Counting only the lines below that contain the word "ALARM", what is the total? Give it with no other words.
** Opening RECORDED DATA block **
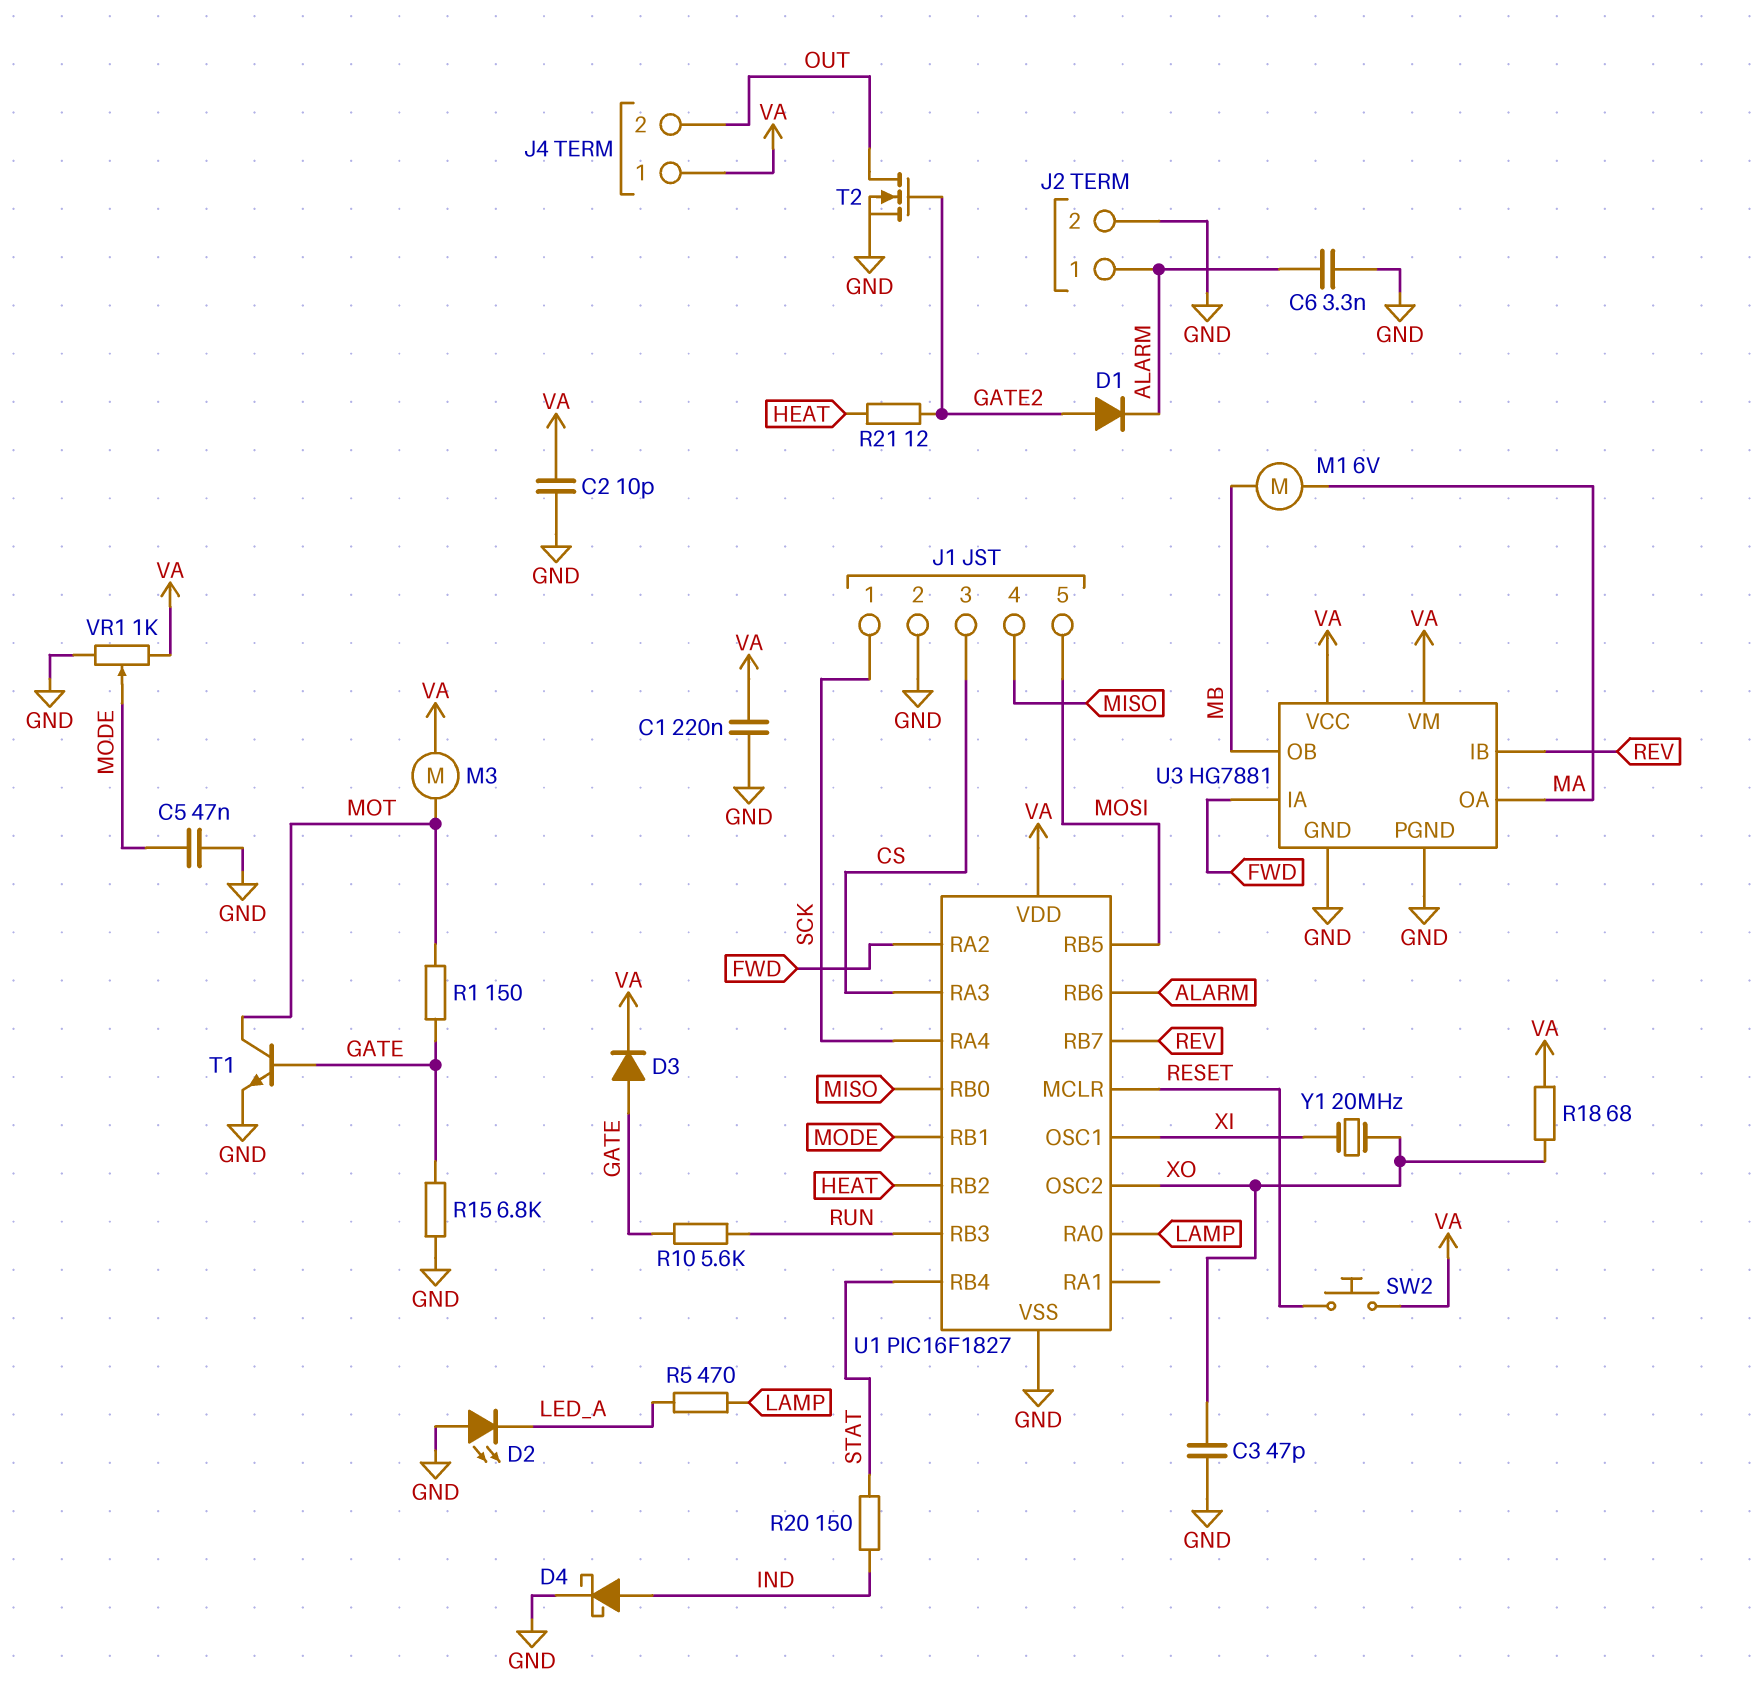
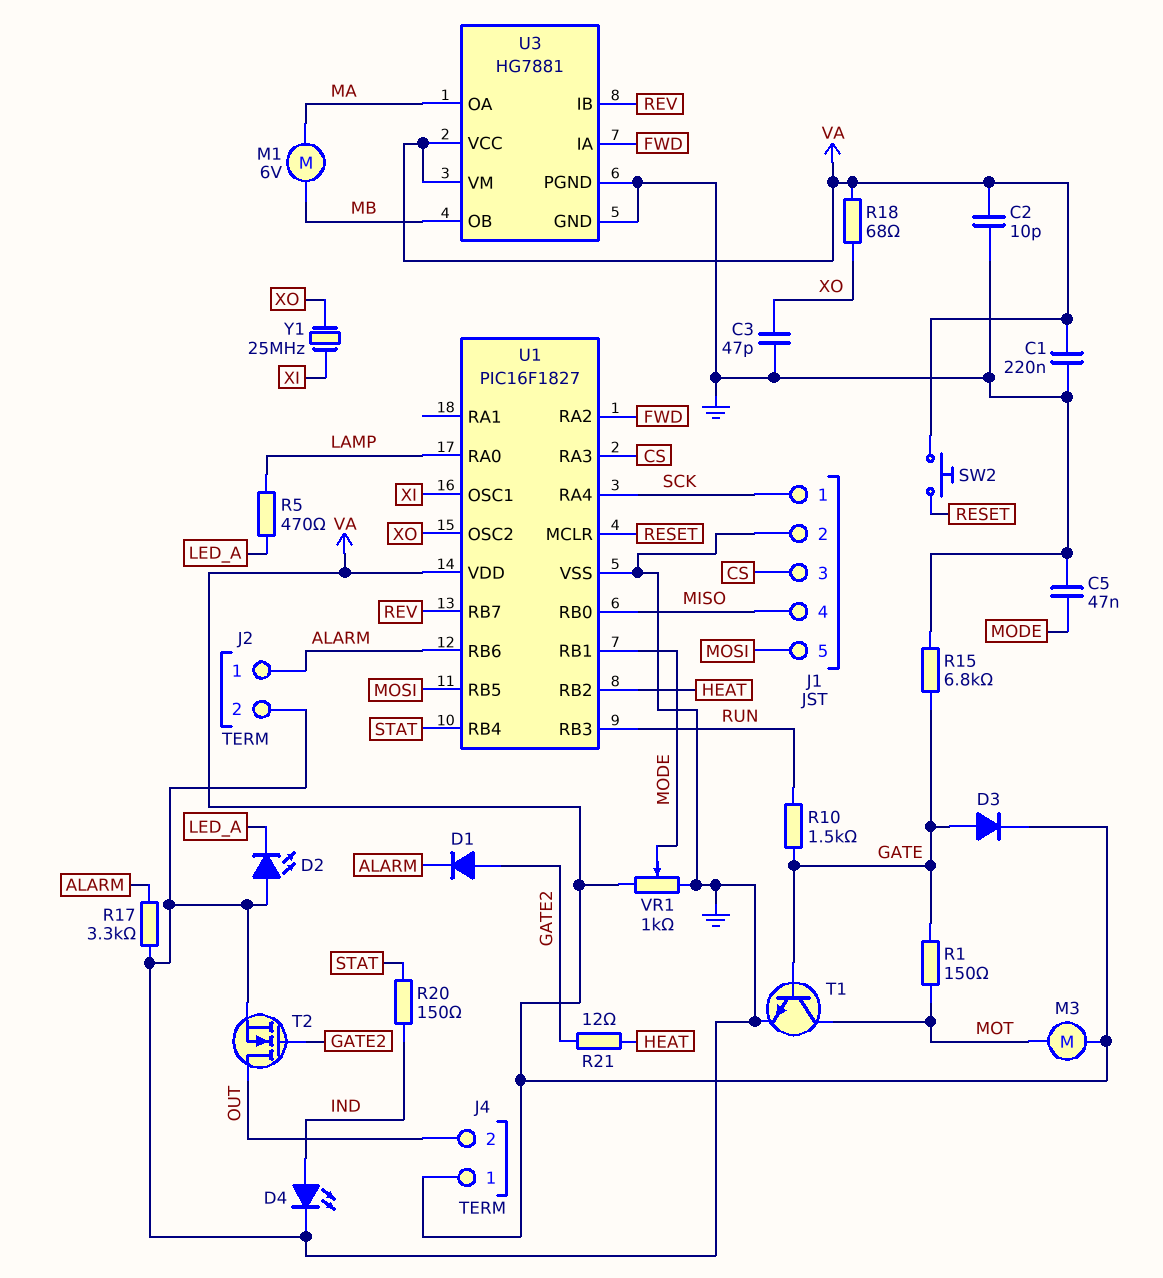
C6: 3.3nF (ALARM, GND) -> none
D4: schottky (A IND, K GND) -> LED (A IND, K GND)
R10: 5.6k (GATE, RUN) -> 1.5k (GATE, RUN)
R17: none -> 3.3k (ALARM, GND)
Y1: 20MHz (XI, XO) -> 25MHz (XI, XO)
** Closing RECORDED DATA block **
SOLUTION BELOW: 2